● **PROBLEM**
Extract each row below that contains the word "kern" and copy those rows in full. Case counts, so uppercase and lowercase letters are treated as different.

*** GIVEN DATA

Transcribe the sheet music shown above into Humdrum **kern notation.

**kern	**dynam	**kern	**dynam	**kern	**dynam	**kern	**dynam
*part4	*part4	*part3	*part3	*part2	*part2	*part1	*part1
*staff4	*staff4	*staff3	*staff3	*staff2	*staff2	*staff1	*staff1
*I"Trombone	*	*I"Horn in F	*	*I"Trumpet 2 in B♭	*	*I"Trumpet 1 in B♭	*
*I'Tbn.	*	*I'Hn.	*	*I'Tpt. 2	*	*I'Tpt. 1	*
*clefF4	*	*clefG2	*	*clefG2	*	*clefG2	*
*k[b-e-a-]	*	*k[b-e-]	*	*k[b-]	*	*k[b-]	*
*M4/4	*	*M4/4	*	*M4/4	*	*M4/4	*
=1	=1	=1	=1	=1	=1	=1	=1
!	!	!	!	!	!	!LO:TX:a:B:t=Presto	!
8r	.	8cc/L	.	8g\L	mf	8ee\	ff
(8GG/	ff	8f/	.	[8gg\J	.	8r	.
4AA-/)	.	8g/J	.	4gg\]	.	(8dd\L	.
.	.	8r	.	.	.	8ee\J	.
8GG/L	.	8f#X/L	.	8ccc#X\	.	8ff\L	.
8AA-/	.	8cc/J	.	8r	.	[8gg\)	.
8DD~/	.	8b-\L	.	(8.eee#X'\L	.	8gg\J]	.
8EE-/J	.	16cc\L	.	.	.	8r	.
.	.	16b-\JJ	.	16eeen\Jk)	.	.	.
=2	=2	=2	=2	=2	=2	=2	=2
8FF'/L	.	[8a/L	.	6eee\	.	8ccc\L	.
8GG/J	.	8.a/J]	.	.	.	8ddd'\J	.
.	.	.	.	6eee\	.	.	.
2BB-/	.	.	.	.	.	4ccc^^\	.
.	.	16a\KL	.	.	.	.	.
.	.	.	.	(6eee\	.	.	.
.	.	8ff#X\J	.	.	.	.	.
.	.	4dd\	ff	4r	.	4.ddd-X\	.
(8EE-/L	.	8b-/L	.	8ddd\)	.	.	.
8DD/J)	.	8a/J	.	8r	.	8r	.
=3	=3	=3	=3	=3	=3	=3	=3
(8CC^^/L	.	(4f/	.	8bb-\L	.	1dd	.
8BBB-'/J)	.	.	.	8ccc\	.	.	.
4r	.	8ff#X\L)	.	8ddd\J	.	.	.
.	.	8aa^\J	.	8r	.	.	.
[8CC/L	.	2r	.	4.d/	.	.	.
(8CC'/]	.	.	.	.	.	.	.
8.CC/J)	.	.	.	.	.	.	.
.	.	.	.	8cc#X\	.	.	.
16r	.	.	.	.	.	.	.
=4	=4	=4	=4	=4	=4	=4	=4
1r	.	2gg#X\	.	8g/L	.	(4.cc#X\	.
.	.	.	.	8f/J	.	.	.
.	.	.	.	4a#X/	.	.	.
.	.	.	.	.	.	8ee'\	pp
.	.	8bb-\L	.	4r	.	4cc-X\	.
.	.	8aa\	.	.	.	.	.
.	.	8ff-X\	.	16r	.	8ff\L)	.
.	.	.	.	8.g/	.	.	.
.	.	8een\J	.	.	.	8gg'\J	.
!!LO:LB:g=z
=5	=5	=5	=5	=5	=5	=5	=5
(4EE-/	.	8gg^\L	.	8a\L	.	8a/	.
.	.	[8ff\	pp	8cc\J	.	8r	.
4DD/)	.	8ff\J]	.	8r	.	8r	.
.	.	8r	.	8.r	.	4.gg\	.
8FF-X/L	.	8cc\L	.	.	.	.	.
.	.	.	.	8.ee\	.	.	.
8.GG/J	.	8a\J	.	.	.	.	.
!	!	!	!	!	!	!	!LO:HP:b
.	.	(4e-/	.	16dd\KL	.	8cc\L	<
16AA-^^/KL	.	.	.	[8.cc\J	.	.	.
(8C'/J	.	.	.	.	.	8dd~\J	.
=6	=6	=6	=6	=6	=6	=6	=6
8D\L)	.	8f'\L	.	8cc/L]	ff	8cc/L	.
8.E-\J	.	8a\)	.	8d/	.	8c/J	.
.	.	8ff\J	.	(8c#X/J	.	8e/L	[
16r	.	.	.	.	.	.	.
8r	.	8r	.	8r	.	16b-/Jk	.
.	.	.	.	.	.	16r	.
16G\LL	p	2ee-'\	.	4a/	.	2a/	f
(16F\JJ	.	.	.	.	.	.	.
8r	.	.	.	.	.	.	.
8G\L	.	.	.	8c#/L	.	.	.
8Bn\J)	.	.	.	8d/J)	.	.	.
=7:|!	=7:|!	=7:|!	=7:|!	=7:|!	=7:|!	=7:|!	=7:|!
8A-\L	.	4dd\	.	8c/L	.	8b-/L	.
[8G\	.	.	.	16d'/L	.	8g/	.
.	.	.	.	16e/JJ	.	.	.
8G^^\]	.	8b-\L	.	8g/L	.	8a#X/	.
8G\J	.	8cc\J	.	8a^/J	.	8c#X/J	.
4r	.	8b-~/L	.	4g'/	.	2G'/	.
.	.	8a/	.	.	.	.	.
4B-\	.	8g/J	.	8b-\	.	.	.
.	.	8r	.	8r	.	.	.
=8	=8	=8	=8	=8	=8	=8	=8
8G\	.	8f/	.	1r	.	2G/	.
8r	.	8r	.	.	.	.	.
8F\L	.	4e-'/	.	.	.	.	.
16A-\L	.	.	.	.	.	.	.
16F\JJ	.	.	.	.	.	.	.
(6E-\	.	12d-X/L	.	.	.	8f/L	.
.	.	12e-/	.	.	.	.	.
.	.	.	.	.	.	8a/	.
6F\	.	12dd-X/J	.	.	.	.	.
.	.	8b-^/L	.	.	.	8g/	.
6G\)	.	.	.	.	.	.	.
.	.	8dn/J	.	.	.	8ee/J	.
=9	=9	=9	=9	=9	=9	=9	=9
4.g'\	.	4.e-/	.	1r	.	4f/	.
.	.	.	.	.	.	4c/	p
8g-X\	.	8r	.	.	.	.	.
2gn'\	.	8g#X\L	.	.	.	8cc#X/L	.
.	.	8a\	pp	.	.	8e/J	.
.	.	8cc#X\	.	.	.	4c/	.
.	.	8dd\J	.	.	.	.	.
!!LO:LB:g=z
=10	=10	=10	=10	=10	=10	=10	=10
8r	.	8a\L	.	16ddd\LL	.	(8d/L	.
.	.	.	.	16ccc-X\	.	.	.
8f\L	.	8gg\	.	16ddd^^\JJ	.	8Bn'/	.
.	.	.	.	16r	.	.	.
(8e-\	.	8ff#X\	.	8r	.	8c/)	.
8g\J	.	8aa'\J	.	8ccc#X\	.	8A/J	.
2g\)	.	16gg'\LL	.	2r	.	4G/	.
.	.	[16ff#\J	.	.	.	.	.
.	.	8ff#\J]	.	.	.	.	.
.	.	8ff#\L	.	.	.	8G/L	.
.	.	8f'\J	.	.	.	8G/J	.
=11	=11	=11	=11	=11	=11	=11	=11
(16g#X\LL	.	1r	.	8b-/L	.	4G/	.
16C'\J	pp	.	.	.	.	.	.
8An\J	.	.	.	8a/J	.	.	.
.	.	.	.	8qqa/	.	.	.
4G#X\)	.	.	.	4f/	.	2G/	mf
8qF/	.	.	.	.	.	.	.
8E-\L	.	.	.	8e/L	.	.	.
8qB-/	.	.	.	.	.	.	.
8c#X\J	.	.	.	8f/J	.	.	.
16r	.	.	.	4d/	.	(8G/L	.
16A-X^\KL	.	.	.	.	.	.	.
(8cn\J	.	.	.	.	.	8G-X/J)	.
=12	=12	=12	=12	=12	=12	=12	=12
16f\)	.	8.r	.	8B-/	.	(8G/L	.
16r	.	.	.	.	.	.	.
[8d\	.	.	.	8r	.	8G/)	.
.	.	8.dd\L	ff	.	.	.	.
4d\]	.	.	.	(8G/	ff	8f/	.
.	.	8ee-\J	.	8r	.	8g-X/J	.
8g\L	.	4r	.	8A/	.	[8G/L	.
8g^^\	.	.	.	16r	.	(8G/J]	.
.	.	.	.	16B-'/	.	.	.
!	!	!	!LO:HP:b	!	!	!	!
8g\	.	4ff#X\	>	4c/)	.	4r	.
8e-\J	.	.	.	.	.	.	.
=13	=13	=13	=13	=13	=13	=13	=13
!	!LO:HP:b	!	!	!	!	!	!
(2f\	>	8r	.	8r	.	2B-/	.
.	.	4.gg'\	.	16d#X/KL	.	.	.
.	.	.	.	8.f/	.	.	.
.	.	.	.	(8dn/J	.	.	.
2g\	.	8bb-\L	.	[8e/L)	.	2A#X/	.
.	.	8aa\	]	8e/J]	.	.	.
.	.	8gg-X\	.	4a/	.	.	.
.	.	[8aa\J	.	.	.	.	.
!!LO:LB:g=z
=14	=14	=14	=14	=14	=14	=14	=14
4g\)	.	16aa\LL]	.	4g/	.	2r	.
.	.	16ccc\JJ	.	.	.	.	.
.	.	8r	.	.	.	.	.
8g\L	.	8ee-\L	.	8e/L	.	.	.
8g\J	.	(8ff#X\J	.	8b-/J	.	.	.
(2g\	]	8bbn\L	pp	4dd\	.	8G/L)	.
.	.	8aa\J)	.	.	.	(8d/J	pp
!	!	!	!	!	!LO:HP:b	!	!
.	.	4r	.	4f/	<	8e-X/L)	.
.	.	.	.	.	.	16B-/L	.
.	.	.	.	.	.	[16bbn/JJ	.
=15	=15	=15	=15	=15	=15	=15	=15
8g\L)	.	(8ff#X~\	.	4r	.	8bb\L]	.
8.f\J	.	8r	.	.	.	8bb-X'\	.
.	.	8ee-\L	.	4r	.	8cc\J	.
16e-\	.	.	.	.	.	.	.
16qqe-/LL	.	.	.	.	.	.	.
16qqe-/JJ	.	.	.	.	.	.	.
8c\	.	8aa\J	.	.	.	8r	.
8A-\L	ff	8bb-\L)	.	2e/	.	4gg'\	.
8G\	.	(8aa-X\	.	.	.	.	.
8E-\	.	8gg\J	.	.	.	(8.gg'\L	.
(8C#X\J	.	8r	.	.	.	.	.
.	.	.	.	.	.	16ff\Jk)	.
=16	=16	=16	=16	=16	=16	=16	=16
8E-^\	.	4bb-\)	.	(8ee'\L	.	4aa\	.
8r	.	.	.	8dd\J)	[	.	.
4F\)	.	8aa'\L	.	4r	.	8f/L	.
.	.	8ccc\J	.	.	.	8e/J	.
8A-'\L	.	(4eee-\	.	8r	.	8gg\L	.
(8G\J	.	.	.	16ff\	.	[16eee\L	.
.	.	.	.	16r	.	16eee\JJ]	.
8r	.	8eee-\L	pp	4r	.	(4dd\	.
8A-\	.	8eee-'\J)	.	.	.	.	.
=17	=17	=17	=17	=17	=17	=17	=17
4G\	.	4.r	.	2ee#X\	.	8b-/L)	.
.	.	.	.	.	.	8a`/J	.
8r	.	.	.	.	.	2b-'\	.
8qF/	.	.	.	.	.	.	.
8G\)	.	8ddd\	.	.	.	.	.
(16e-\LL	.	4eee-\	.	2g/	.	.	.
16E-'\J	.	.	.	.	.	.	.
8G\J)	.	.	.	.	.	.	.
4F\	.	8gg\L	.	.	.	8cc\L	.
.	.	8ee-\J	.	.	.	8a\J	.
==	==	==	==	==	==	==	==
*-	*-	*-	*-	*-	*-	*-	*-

******

● **TASK SOLUTION**
Transcribe the sheet music shown above into Humdrum **kern notation.
**kern	**dynam	**kern	**dynam	**kern	**dynam	**kern	**dynam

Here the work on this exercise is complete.